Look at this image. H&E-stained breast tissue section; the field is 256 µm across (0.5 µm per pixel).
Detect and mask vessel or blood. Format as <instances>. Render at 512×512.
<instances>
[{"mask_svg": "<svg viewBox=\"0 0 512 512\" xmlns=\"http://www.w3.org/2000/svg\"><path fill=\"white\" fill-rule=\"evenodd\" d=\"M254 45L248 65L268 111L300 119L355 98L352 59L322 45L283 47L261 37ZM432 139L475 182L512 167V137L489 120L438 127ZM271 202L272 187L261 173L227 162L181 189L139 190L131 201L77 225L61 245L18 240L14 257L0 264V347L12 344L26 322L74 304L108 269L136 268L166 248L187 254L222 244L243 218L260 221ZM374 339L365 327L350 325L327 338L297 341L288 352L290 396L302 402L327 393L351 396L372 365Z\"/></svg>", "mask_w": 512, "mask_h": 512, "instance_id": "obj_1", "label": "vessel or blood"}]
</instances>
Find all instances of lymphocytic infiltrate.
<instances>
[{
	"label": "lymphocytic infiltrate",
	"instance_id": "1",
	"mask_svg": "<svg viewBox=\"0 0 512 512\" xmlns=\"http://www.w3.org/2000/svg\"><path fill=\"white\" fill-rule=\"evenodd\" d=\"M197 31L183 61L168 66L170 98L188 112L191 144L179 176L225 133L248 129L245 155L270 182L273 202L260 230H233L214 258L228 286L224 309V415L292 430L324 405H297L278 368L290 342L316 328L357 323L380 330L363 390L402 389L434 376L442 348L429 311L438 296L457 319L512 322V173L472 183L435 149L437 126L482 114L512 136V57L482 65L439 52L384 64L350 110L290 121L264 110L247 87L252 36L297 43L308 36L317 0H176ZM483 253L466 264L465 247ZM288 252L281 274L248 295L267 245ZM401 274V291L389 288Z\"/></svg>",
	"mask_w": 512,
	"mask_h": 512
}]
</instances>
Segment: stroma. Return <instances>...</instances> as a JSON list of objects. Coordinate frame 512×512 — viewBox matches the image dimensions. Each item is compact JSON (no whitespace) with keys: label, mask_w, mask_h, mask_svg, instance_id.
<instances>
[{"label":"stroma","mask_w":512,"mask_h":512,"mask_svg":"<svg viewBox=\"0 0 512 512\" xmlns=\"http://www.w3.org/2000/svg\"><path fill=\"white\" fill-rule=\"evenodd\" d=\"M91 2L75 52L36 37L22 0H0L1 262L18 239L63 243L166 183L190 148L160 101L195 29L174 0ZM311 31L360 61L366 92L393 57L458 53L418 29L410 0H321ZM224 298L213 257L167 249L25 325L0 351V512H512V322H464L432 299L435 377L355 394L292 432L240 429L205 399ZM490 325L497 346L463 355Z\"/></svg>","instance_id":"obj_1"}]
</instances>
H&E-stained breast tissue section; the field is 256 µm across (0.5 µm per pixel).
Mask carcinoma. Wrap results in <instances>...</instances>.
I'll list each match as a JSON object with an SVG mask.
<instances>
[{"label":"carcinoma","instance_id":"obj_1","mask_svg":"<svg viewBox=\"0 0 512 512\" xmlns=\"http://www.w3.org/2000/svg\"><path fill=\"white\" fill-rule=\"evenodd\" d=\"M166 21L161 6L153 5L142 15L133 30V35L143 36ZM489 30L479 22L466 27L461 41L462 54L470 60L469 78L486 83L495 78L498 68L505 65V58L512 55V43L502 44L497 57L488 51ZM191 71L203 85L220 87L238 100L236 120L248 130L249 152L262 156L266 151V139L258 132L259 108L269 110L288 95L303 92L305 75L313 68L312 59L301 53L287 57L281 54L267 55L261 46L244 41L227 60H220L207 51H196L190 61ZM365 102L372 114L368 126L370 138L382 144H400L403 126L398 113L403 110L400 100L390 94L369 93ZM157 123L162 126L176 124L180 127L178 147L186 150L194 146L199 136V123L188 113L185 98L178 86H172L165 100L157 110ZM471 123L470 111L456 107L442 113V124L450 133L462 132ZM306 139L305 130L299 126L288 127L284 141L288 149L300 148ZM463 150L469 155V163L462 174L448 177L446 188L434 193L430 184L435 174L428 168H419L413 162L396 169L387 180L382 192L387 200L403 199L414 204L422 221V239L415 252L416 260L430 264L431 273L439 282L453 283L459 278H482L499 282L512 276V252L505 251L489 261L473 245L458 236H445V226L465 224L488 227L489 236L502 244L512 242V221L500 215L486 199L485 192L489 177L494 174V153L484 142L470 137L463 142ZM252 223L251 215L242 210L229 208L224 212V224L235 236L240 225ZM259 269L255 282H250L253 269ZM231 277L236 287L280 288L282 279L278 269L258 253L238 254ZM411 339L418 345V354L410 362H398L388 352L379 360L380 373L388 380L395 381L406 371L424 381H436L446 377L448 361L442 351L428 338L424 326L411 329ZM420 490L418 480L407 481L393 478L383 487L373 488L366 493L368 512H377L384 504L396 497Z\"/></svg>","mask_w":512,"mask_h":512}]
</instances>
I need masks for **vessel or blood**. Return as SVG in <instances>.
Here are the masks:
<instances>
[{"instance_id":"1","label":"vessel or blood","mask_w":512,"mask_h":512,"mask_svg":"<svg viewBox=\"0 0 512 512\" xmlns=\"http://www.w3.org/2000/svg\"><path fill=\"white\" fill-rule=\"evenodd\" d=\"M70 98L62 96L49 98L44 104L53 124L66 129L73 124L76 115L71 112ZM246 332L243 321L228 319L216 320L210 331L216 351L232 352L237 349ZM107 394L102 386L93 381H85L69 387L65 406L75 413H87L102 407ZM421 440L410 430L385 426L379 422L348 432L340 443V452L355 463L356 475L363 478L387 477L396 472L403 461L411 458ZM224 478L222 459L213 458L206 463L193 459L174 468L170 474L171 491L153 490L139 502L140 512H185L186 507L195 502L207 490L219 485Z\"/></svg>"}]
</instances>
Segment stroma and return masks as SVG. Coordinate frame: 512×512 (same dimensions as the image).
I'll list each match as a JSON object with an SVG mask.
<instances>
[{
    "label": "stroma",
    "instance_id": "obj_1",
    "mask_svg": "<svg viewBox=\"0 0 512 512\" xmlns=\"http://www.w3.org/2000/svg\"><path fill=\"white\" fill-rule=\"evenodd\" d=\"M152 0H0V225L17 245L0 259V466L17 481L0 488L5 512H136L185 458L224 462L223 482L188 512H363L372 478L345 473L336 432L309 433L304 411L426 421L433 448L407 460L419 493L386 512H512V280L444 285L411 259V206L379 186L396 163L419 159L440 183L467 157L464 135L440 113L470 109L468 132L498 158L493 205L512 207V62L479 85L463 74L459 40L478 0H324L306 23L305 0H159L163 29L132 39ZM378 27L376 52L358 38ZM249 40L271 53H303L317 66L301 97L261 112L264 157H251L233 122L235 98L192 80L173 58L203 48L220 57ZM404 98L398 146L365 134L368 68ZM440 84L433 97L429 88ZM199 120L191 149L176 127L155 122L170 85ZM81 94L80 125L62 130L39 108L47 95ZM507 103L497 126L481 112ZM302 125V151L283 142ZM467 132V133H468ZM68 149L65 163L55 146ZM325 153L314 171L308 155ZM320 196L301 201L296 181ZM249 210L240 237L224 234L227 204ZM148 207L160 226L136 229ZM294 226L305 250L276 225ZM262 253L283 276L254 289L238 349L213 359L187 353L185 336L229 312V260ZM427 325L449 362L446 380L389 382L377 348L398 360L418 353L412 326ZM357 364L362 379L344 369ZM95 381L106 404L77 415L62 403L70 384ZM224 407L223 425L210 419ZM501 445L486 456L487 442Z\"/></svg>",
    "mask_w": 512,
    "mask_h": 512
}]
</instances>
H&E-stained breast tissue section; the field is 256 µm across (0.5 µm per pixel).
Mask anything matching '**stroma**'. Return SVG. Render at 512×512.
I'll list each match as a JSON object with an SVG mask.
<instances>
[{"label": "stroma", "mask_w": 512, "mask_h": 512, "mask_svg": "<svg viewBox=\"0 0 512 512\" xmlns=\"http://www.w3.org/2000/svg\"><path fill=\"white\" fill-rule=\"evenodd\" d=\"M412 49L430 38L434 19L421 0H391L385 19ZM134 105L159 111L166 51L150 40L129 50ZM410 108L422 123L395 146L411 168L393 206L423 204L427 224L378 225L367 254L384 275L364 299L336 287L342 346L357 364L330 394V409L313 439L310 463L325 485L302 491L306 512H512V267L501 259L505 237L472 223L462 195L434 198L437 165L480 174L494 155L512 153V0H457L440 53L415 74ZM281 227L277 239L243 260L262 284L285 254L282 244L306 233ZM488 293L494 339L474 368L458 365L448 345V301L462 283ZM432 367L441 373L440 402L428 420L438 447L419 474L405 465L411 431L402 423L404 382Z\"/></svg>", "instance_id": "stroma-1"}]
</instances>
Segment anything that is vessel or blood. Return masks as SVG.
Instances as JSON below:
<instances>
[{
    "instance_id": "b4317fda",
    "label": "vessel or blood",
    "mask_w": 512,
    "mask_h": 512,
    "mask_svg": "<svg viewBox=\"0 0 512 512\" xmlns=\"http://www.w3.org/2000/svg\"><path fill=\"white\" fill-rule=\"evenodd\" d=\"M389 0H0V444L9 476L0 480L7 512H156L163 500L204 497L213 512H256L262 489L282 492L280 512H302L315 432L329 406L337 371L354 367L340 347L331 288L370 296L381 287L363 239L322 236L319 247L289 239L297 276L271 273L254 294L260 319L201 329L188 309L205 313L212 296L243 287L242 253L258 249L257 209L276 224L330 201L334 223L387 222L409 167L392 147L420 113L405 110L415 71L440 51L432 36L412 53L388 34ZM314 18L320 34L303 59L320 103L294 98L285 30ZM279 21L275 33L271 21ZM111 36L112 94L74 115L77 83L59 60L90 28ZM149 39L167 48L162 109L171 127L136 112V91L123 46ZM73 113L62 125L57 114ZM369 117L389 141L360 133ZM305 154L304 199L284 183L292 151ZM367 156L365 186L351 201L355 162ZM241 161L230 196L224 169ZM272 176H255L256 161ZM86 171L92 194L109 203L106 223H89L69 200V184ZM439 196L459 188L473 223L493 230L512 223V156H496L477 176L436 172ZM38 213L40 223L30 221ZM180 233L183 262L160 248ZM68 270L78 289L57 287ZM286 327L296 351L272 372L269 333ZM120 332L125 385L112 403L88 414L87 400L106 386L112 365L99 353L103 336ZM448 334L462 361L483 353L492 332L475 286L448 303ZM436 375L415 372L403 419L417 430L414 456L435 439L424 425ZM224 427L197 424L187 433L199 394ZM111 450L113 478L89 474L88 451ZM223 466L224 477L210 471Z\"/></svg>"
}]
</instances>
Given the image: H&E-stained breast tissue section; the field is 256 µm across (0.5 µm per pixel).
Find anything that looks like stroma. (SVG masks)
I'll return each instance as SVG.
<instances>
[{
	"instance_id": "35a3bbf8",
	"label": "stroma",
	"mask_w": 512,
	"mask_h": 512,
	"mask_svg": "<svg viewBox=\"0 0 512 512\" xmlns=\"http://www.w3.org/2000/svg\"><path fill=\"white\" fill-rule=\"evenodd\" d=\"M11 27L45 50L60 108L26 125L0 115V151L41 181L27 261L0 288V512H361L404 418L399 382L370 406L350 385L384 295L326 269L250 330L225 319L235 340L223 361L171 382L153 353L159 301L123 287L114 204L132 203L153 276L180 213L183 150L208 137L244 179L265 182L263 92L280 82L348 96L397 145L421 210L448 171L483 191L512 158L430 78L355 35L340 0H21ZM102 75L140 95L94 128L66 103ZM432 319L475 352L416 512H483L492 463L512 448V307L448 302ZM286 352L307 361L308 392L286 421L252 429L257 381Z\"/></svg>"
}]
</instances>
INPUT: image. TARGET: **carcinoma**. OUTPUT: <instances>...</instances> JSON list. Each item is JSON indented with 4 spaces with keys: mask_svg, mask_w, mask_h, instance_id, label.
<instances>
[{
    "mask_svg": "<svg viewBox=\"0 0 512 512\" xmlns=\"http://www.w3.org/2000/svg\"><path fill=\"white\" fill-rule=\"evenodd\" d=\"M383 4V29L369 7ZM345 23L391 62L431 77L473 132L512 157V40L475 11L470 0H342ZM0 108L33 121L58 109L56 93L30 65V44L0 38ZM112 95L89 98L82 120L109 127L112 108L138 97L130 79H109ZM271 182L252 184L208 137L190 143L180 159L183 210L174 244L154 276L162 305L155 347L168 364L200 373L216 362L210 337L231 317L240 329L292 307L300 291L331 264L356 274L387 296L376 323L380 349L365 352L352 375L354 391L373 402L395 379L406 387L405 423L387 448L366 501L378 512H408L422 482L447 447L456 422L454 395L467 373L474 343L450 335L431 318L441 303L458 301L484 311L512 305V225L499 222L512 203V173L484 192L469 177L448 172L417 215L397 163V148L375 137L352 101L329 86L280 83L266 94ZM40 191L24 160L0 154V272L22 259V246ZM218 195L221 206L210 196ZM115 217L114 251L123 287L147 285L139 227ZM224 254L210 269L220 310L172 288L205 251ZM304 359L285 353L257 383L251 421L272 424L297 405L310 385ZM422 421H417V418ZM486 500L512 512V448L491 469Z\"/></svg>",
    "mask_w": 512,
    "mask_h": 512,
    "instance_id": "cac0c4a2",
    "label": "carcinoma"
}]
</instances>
-*-
**Written exercise**
Count every line of the material above that holds the string "masks", then state only the total.

**Reply**
5